▶ **What is required**:
Check every line below for the string "VBAT", and copy the lines that contain it.

------ Source records ------

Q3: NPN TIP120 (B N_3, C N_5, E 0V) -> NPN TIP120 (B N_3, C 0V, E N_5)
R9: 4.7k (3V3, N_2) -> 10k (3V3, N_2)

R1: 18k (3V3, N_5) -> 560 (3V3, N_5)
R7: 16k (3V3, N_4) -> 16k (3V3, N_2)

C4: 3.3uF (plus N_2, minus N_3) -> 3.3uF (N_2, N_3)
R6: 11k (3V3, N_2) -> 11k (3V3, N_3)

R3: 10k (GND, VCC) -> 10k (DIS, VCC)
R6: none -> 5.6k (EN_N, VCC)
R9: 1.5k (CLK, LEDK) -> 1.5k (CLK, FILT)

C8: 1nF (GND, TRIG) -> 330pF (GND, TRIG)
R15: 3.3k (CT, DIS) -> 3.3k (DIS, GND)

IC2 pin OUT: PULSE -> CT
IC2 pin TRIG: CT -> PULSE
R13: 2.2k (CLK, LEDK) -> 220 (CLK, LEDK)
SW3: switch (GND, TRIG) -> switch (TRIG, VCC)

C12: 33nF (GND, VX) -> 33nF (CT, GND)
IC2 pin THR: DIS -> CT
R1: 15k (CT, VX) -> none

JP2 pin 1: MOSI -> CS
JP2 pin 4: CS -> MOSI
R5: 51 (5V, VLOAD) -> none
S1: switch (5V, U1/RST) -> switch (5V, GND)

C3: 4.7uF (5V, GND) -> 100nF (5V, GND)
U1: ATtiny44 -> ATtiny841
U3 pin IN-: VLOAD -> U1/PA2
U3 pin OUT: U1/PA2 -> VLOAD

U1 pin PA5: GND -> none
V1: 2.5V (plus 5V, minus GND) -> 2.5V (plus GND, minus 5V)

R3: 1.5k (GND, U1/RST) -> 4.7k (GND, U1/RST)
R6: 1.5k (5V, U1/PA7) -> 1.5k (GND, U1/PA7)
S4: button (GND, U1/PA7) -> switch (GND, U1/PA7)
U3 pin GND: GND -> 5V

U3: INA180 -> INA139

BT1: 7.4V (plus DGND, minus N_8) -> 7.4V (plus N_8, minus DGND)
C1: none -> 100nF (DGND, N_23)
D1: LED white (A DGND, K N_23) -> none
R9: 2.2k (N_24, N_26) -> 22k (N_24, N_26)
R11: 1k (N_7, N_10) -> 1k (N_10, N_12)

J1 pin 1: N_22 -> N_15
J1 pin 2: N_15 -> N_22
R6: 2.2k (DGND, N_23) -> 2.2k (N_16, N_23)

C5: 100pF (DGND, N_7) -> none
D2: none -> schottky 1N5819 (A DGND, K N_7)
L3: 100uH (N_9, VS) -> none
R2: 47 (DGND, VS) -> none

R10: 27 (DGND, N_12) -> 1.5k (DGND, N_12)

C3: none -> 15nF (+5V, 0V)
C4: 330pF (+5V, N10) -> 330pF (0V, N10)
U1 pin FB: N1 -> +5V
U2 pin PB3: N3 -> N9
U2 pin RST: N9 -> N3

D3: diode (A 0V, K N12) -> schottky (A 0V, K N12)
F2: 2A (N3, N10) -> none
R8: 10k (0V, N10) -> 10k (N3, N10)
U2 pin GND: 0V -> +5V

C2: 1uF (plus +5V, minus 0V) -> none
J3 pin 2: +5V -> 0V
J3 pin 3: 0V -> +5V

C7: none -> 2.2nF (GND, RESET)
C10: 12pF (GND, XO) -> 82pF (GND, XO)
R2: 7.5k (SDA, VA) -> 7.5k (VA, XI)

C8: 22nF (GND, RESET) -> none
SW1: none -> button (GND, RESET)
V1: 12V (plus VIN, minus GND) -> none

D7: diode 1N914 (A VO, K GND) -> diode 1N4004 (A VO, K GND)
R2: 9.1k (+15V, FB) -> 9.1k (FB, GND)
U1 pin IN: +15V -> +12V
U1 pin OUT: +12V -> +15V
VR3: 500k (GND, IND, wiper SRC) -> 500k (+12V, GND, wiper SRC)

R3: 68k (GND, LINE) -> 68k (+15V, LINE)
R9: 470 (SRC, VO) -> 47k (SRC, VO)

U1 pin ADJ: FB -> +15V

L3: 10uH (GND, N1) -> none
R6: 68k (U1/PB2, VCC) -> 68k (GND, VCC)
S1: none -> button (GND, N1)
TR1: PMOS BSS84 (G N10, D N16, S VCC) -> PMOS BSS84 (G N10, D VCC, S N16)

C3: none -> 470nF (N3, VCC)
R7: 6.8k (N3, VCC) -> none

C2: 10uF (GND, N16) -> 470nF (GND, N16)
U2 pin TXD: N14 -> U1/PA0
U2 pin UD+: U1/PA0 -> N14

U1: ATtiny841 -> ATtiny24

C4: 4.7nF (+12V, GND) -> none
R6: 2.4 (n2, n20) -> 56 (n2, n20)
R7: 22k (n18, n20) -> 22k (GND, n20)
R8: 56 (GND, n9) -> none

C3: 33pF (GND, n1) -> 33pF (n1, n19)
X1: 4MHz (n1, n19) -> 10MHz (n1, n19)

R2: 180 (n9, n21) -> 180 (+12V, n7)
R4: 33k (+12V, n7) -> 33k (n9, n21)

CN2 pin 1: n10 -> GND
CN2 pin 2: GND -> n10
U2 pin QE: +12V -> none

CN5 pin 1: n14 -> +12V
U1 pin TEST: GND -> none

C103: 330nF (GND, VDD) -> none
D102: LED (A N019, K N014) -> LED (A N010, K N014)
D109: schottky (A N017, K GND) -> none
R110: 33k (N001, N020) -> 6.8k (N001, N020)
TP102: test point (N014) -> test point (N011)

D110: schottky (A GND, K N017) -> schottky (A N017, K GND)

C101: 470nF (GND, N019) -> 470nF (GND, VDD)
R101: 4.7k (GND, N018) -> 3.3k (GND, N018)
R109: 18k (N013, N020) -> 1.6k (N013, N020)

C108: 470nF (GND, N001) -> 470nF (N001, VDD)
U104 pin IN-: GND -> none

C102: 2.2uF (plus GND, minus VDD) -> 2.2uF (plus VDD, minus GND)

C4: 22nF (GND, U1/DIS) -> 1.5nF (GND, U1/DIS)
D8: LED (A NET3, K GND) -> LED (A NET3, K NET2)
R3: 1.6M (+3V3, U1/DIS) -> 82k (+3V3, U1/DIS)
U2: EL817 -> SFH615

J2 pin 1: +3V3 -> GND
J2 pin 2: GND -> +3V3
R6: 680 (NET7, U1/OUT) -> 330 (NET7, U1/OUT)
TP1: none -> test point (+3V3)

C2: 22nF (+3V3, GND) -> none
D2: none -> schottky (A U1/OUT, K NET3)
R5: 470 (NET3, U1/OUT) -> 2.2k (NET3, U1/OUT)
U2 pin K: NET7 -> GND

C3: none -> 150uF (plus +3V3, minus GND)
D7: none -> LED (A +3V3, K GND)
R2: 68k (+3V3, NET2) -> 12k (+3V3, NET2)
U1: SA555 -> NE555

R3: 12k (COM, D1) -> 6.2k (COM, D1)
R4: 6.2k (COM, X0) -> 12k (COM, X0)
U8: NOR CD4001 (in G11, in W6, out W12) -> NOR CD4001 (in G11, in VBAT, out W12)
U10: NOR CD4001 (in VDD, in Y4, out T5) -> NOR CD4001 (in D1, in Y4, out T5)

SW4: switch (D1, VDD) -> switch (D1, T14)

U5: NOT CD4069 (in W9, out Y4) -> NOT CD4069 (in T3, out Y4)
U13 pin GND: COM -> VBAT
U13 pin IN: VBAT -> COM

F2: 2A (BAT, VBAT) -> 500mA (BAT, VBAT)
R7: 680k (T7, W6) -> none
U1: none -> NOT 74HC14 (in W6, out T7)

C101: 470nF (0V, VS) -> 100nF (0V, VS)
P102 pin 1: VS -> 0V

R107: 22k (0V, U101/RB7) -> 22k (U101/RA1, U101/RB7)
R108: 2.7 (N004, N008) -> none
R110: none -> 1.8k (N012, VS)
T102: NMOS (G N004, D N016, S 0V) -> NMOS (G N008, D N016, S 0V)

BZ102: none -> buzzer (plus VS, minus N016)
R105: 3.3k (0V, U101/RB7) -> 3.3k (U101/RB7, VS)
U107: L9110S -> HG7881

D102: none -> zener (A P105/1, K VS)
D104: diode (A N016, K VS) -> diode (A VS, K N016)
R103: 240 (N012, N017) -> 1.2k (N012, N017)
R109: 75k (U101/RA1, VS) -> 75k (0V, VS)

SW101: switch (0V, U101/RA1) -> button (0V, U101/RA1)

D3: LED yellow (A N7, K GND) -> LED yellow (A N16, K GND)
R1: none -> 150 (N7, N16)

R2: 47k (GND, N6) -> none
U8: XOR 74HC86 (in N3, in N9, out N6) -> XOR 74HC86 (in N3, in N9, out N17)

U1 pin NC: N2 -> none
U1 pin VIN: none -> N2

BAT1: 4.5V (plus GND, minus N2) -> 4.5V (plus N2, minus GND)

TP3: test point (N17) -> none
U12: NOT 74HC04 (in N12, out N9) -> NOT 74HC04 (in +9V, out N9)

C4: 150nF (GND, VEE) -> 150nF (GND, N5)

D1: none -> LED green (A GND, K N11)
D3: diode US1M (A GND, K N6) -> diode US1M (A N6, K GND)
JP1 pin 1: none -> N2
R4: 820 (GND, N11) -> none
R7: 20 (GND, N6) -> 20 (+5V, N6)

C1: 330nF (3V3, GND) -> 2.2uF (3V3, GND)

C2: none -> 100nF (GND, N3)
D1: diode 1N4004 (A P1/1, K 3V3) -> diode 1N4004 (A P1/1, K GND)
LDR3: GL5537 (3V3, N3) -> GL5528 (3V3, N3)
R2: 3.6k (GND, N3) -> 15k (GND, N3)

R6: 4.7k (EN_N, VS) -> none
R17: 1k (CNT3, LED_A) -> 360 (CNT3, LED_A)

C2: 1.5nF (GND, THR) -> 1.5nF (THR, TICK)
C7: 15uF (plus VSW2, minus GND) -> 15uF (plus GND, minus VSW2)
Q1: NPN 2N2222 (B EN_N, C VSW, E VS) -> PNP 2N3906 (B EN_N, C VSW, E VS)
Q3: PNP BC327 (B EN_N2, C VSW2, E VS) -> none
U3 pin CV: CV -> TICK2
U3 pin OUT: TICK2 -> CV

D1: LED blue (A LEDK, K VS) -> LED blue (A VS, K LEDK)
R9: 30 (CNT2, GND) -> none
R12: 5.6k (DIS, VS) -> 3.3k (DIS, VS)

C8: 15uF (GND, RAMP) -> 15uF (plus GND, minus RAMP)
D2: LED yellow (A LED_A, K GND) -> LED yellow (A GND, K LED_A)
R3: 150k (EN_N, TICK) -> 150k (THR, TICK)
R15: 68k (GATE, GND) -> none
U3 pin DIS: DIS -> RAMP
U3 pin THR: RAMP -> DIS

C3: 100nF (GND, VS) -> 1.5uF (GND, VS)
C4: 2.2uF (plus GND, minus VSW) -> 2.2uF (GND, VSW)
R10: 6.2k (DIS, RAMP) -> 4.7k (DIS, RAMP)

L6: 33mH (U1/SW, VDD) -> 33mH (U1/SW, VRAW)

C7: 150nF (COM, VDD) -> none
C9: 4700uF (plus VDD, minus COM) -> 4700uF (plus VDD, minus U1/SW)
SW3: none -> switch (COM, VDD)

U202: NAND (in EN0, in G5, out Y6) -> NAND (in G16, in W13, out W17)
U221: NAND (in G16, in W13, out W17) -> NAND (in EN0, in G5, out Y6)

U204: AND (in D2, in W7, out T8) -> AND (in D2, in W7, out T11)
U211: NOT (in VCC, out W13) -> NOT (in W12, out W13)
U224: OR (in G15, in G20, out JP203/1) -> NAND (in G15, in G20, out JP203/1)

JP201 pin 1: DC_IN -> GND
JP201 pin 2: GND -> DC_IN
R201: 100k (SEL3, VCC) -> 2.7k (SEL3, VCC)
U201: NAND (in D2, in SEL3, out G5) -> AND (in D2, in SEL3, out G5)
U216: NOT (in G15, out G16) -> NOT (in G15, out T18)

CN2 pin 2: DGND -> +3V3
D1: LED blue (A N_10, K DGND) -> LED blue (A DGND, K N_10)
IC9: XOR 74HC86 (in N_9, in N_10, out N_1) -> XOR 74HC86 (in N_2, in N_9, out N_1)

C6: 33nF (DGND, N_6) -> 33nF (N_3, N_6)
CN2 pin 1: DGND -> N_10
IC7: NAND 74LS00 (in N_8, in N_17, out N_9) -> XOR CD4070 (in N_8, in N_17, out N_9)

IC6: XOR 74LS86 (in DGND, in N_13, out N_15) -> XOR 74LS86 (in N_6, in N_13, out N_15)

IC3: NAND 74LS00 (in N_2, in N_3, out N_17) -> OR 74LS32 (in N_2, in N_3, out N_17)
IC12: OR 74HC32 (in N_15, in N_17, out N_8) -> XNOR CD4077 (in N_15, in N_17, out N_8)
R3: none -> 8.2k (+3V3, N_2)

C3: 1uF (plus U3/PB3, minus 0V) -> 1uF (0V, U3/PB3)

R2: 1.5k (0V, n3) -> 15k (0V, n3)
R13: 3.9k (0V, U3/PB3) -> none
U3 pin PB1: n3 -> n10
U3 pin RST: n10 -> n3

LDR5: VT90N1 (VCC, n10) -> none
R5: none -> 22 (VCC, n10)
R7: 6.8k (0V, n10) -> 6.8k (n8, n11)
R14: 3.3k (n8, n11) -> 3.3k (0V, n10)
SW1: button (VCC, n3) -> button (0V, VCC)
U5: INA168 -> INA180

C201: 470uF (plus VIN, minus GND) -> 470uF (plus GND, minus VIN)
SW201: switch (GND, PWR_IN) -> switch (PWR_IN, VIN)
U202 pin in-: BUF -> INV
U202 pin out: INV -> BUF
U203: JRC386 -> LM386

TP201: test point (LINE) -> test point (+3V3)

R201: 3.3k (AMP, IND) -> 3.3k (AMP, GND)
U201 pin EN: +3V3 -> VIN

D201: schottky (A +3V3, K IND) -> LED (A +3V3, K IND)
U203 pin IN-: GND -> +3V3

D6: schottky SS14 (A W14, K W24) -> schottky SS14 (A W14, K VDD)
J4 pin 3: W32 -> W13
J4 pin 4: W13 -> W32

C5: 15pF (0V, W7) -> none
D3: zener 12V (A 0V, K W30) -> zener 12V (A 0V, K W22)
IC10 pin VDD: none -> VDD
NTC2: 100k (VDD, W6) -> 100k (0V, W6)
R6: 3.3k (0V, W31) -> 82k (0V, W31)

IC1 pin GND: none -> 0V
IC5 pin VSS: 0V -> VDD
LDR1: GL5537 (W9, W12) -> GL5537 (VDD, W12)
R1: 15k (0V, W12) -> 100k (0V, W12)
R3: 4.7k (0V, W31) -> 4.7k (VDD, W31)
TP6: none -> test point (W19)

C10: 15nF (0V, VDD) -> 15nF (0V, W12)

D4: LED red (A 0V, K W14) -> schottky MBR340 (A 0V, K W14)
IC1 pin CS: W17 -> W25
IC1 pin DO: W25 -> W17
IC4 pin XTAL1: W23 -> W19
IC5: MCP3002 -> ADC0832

------

▶ **Completed task**:
U8: NOR CD4001 (in G11, in W6, out W12) -> NOR CD4001 (in G11, in VBAT, out W12)
U13 pin GND: COM -> VBAT
U13 pin IN: VBAT -> COM
F2: 2A (BAT, VBAT) -> 500mA (BAT, VBAT)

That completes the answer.